[Opening Data for analysis section]

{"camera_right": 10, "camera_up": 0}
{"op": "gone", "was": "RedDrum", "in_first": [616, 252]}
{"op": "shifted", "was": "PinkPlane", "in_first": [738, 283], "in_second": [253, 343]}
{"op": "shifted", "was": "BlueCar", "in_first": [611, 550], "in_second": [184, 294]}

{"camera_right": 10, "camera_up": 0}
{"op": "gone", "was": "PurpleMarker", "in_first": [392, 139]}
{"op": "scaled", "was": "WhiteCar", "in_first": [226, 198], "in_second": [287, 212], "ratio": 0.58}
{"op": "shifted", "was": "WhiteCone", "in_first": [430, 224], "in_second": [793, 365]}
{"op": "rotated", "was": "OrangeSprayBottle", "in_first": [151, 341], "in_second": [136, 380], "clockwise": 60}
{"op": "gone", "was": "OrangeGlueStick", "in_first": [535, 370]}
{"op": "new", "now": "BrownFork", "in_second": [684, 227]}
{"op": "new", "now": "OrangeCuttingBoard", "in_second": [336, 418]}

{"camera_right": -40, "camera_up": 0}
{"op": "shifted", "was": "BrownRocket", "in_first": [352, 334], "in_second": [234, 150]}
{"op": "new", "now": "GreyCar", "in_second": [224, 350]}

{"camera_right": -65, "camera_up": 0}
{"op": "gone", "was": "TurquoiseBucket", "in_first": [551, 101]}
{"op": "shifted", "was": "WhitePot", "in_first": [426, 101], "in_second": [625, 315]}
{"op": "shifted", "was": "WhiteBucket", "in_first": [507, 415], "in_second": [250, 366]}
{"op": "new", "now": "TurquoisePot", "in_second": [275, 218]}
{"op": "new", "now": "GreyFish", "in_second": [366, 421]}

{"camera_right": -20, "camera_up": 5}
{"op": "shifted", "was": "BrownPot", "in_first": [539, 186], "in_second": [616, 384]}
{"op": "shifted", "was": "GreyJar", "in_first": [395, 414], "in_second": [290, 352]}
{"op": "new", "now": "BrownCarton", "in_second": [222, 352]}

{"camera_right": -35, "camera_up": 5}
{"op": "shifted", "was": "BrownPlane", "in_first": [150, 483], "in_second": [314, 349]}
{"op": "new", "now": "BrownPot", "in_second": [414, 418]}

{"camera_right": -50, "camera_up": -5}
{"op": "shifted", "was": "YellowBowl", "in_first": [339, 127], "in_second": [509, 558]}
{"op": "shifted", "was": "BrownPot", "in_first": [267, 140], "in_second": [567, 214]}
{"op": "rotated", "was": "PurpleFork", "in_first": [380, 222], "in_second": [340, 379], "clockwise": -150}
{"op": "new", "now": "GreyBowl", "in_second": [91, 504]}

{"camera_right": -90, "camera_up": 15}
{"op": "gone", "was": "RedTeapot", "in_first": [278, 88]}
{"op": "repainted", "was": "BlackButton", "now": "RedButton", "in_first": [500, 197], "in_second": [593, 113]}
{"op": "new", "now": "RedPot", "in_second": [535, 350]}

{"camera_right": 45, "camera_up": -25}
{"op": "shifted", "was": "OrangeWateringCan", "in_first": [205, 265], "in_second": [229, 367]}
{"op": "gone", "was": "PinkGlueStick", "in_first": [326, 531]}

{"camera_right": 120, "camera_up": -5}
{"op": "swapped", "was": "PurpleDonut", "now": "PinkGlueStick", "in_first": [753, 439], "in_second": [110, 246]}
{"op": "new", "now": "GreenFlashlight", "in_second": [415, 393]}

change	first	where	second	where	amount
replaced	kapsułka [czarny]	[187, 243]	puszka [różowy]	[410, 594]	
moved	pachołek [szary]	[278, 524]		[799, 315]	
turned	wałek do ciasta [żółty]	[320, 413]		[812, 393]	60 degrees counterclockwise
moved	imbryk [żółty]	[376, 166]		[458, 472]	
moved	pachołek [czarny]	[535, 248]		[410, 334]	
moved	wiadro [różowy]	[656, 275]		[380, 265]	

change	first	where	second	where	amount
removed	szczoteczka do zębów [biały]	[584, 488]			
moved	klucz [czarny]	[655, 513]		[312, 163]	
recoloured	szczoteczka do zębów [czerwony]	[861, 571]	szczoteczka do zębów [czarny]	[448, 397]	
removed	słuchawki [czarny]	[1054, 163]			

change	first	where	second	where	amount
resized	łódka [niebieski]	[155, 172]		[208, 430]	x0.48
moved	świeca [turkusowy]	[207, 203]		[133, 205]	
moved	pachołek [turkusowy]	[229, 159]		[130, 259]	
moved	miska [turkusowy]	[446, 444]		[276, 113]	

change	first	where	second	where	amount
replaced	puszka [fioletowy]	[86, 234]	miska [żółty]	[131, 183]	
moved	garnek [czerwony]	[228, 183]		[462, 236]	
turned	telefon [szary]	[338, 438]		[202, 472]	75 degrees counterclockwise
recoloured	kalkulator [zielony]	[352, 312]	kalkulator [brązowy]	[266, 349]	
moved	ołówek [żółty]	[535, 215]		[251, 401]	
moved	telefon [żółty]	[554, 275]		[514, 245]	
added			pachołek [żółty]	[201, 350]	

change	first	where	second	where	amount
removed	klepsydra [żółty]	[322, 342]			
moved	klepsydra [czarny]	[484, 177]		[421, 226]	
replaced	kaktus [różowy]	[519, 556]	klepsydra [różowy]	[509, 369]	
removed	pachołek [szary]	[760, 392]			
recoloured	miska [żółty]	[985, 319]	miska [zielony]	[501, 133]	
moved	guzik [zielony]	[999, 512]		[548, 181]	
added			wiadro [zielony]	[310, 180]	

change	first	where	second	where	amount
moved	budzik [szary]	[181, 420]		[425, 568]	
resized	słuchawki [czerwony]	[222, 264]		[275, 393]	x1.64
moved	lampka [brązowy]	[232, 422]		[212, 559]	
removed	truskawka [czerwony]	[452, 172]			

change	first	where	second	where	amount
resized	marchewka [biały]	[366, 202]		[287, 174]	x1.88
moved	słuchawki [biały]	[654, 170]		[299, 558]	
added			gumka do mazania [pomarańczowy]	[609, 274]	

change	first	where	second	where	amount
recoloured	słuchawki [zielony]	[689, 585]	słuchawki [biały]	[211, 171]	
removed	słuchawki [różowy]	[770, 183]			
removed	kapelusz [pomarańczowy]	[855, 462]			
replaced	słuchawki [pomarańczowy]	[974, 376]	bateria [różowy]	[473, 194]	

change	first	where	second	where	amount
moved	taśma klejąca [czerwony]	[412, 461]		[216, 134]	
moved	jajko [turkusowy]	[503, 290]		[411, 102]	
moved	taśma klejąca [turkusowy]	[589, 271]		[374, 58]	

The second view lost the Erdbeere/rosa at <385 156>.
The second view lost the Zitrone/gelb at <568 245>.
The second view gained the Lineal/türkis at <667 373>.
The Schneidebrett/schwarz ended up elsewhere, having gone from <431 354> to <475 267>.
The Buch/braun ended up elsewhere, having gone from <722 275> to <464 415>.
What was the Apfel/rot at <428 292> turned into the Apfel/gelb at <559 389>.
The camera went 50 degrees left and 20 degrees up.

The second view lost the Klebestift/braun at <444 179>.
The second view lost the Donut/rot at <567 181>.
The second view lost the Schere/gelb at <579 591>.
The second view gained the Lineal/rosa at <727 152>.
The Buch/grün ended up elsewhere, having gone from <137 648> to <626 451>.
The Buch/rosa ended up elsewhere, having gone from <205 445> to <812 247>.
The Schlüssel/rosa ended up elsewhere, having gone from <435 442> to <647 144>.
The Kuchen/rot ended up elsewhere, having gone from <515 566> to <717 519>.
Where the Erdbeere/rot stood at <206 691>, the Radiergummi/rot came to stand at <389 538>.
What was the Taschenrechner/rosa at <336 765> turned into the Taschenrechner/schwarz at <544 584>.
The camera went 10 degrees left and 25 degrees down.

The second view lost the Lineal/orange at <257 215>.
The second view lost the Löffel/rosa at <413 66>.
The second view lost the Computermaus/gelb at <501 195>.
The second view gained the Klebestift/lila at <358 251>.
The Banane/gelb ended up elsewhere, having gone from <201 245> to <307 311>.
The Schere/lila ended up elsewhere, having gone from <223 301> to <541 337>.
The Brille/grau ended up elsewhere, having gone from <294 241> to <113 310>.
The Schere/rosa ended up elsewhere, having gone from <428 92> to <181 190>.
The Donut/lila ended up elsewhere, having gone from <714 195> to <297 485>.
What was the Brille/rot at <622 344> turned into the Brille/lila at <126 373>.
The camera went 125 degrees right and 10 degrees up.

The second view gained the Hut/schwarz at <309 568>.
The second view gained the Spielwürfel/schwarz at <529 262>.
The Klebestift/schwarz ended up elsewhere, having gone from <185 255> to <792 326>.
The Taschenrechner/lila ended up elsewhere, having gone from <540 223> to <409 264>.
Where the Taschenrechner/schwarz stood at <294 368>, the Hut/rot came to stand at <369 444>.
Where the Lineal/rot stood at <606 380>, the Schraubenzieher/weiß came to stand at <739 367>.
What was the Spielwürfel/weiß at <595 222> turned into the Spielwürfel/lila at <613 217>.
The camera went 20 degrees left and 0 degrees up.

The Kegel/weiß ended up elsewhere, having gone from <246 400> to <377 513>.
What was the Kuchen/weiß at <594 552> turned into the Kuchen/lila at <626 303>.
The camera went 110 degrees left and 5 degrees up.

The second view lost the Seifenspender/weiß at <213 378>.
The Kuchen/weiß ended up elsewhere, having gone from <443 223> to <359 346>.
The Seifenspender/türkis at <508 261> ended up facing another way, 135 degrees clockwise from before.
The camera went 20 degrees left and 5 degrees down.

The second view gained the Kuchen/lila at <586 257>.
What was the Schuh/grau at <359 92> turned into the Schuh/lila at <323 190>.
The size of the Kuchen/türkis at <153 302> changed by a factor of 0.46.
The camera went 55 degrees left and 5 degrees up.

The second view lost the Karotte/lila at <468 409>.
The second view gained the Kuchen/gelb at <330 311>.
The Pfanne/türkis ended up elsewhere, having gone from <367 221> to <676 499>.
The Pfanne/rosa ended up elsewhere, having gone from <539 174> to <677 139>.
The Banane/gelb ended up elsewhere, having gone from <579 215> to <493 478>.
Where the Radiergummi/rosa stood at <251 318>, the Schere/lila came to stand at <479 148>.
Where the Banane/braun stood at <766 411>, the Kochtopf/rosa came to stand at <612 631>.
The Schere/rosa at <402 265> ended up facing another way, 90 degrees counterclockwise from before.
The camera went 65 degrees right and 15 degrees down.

[Closing Data for analysis section]

The required output is every line above from the one with "The second view lost the Zitrone/gelb" down to the one with "What was the Apfel/rot", restated word for word, ends included.

### Written solution
The second view lost the Zitrone/gelb at <568 245>.
The second view gained the Lineal/türkis at <667 373>.
The Schneidebrett/schwarz ended up elsewhere, having gone from <431 354> to <475 267>.
The Buch/braun ended up elsewhere, having gone from <722 275> to <464 415>.
What was the Apfel/rot at <428 292> turned into the Apfel/gelb at <559 389>.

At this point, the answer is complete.